+++ ENTRIES SUPPLIED +++
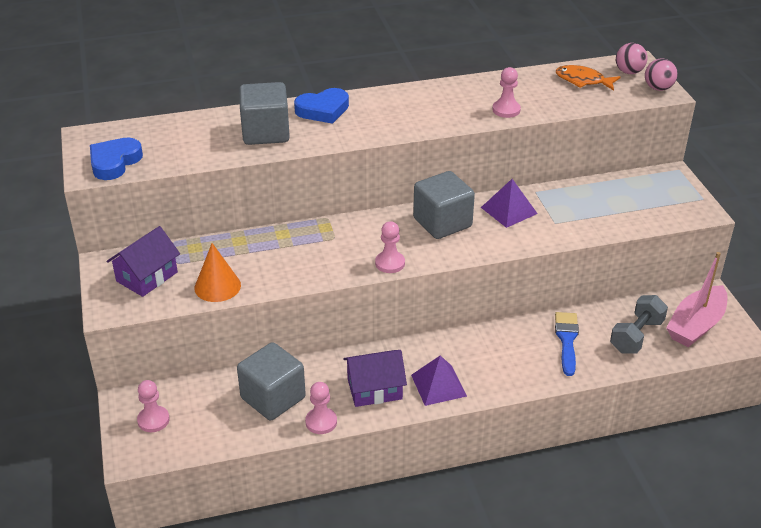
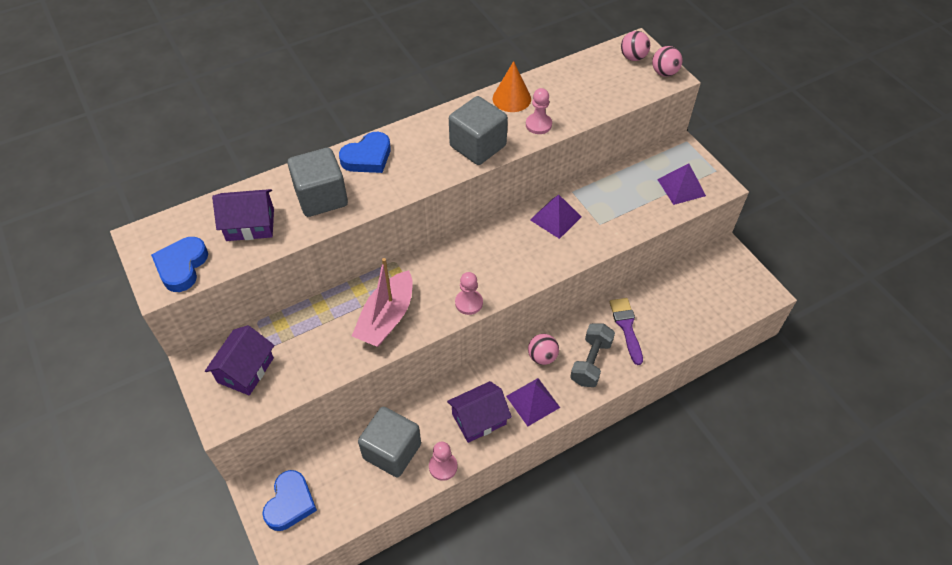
camera: 15 degrees left, 15 degrees up
(153, 420) = (290, 503): pink pawn -> blue heart
(190, 142) = (250, 225): none -> purple house
(217, 286) = (317, 366): orange cone -> orange cone (511, 98)
(442, 223) = (501, 245): grey cube -> grey cube (478, 146)
(463, 348) = (542, 356): none -> pink ball
(567, 340) = (626, 327): blue brush -> purple brush
(583, 81) = (596, 75): orange fish -> none
(636, 336) = (682, 309): grey dumbbell -> grey dumbbell (590, 362)
(658, 206) = (681, 187): none -> purple pyramid
(696, 325) = (726, 287): pink boat -> pink boat (386, 318)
+++
**PROBLEM REQUIREMENTS**
Reproduce only the lines above spanning from the line containing "(153, 420) = (290, 503): pink" through the line containing "(636, 336) = (682, 309): grey", word for word.

**RESPONSE TO THE TASK**
(153, 420) = (290, 503): pink pawn -> blue heart
(190, 142) = (250, 225): none -> purple house
(217, 286) = (317, 366): orange cone -> orange cone (511, 98)
(442, 223) = (501, 245): grey cube -> grey cube (478, 146)
(463, 348) = (542, 356): none -> pink ball
(567, 340) = (626, 327): blue brush -> purple brush
(583, 81) = (596, 75): orange fish -> none
(636, 336) = (682, 309): grey dumbbell -> grey dumbbell (590, 362)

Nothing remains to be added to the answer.